Exercise materials section start

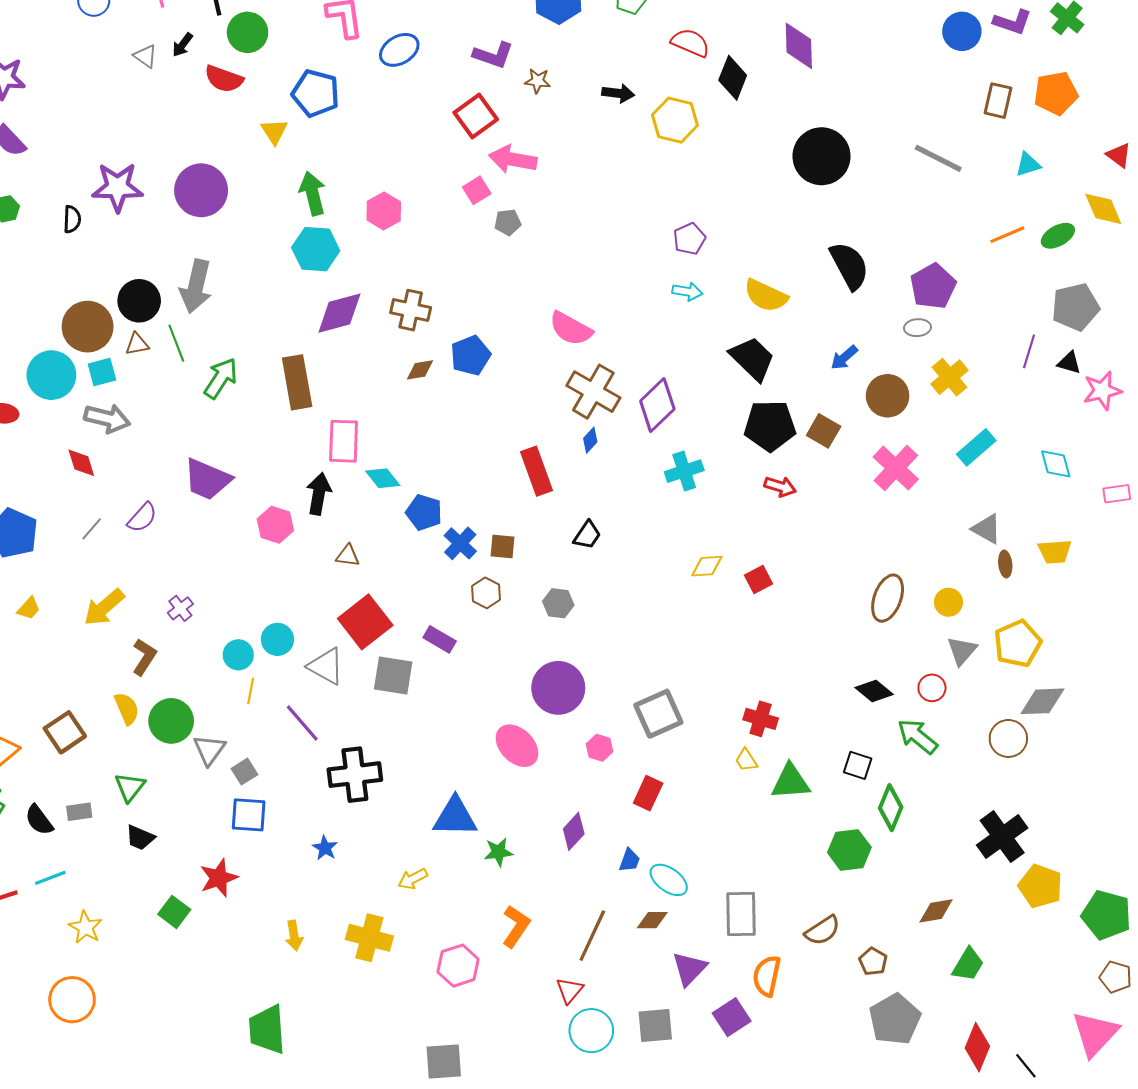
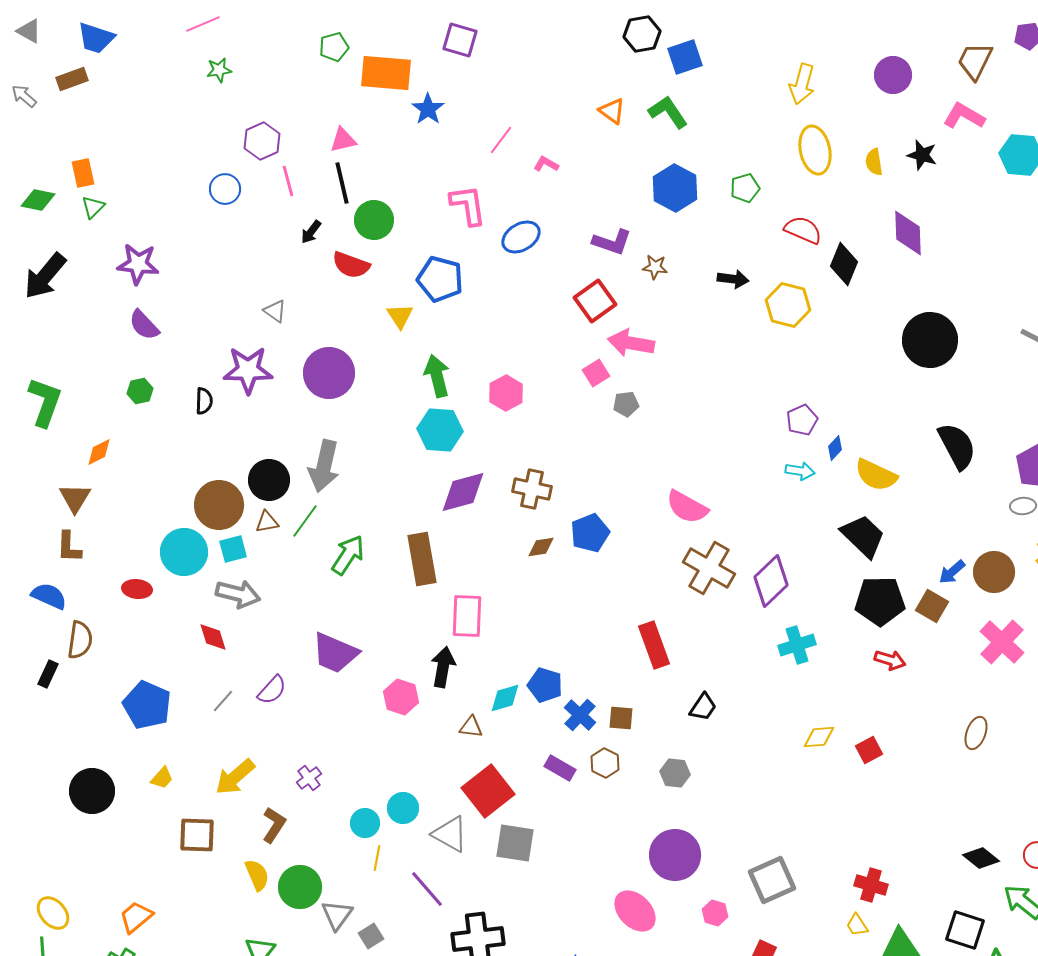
gray triangle: (145, 56) -> (275, 311), moved
green line: (176, 343) -> (305, 521), turned 57
blue arrow: (844, 358) -> (952, 572), moved
blue diamond: (590, 440) -> (835, 448), moved
cyan diamond: (383, 478) -> (505, 698), moved, turned -68
brown ellipse: (888, 598) -> (976, 733), moved, size x0.7
purple rectangle: (440, 639) -> (560, 768), moved
brown square: (65, 732) -> (197, 835), moved, turned 36
black square: (858, 765) -> (965, 930), size x1.4

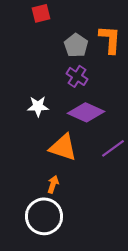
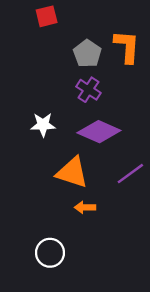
orange arrow: (53, 184) -> (85, 207), moved, turned -108
white circle: (44, 216) -> (50, 253), size x0.7

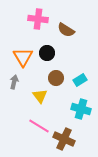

Exercise materials section end

Required work: From the opening line of the entries above to the line that holds "brown square: (65, 732)", inclusive, reproduce each line exactly and omit any picture.

Task answer:
gray triangle: (145, 56) -> (275, 311), moved
green line: (176, 343) -> (305, 521), turned 57
blue arrow: (844, 358) -> (952, 572), moved
blue diamond: (590, 440) -> (835, 448), moved
cyan diamond: (383, 478) -> (505, 698), moved, turned -68
brown ellipse: (888, 598) -> (976, 733), moved, size x0.7
purple rectangle: (440, 639) -> (560, 768), moved
brown square: (65, 732) -> (197, 835), moved, turned 36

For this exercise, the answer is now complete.